● **ABOUT THIS TASK**: When you reach the line with "grey dumbbell [275,570,338,627]" in the data below, begin printing lines exactly, and stop once the line with "orange cube [485,371,516,409] -> none" has been printed.

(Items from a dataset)

* * * *

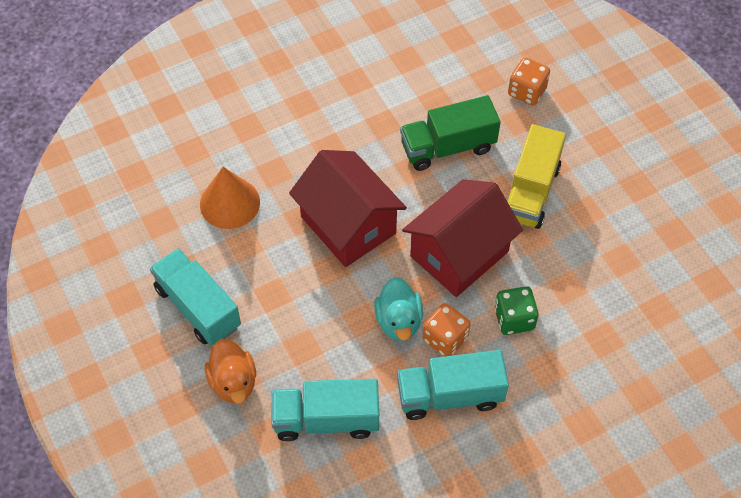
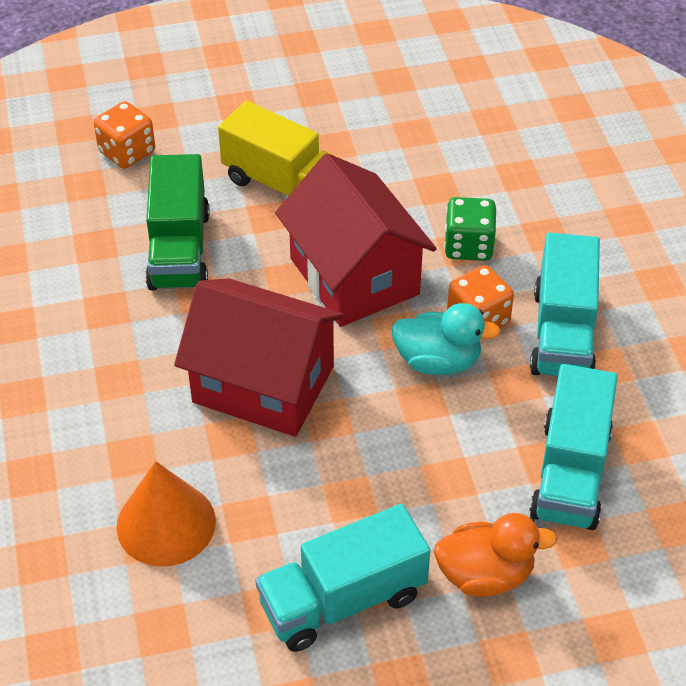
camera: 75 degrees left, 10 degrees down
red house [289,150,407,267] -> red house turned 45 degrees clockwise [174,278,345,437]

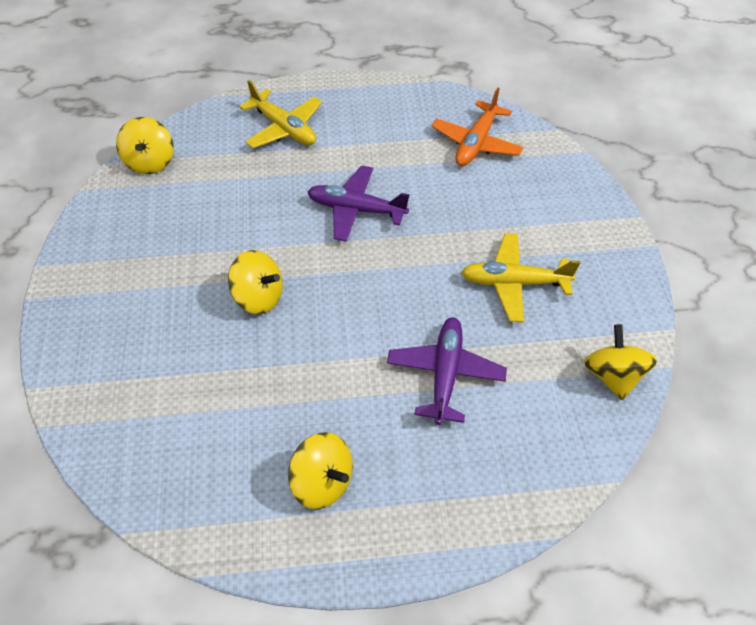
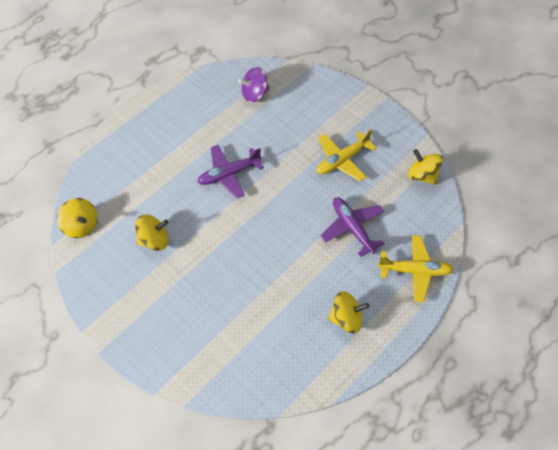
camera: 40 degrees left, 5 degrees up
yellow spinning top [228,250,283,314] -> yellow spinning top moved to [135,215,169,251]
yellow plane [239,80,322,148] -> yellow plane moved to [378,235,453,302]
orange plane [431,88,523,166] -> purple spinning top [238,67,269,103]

* * * *

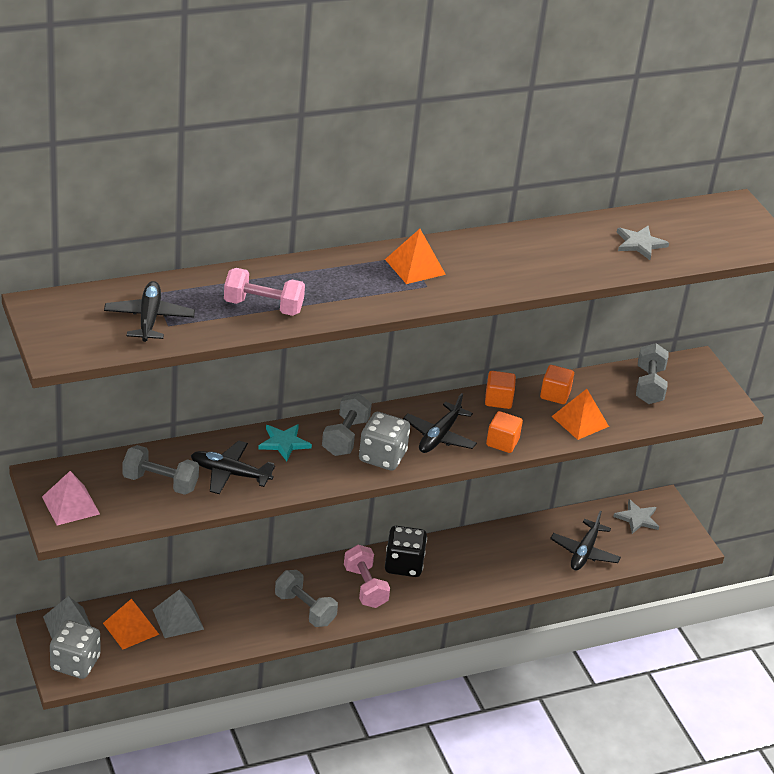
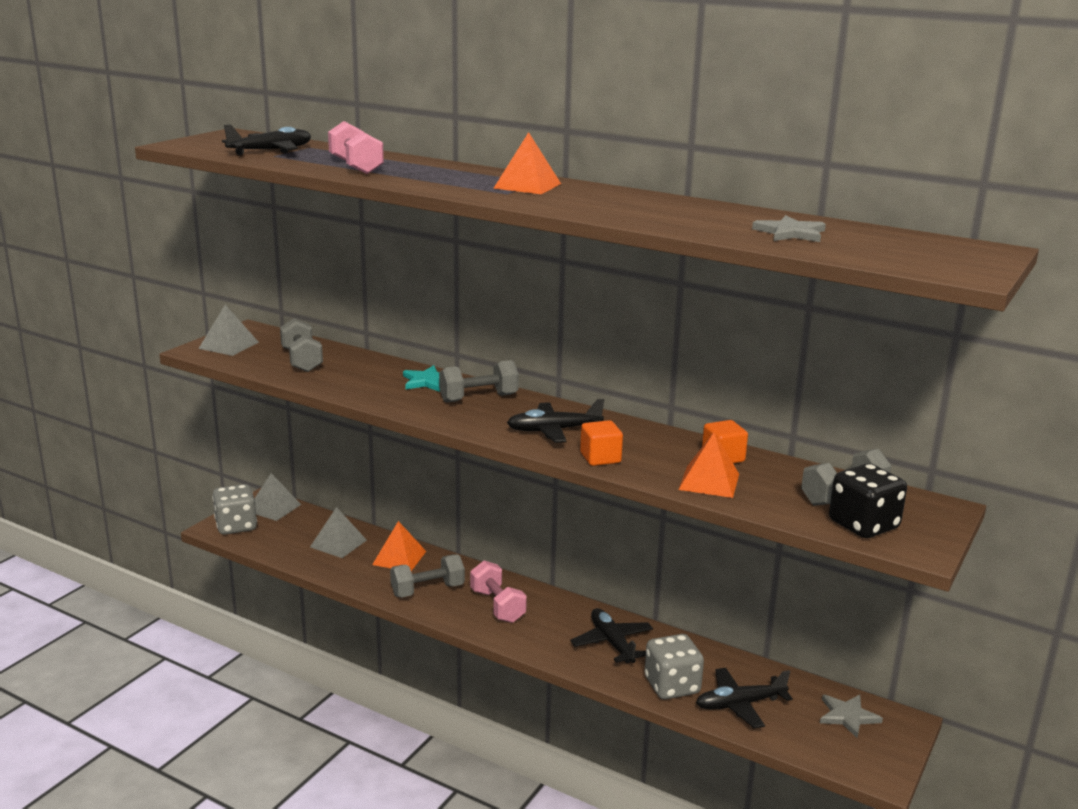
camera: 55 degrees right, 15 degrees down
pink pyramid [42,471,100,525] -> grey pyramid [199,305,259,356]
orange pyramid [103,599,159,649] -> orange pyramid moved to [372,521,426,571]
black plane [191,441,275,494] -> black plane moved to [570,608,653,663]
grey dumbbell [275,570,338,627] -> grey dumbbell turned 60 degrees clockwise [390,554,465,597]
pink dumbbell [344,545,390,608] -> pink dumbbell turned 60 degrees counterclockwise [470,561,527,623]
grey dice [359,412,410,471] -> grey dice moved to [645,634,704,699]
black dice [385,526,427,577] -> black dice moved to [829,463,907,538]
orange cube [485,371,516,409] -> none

* * * *

● **EXERCISE SOLUTION**:
grey dumbbell [275,570,338,627] -> grey dumbbell turned 60 degrees clockwise [390,554,465,597]
pink dumbbell [344,545,390,608] -> pink dumbbell turned 60 degrees counterclockwise [470,561,527,623]
grey dice [359,412,410,471] -> grey dice moved to [645,634,704,699]
black dice [385,526,427,577] -> black dice moved to [829,463,907,538]
orange cube [485,371,516,409] -> none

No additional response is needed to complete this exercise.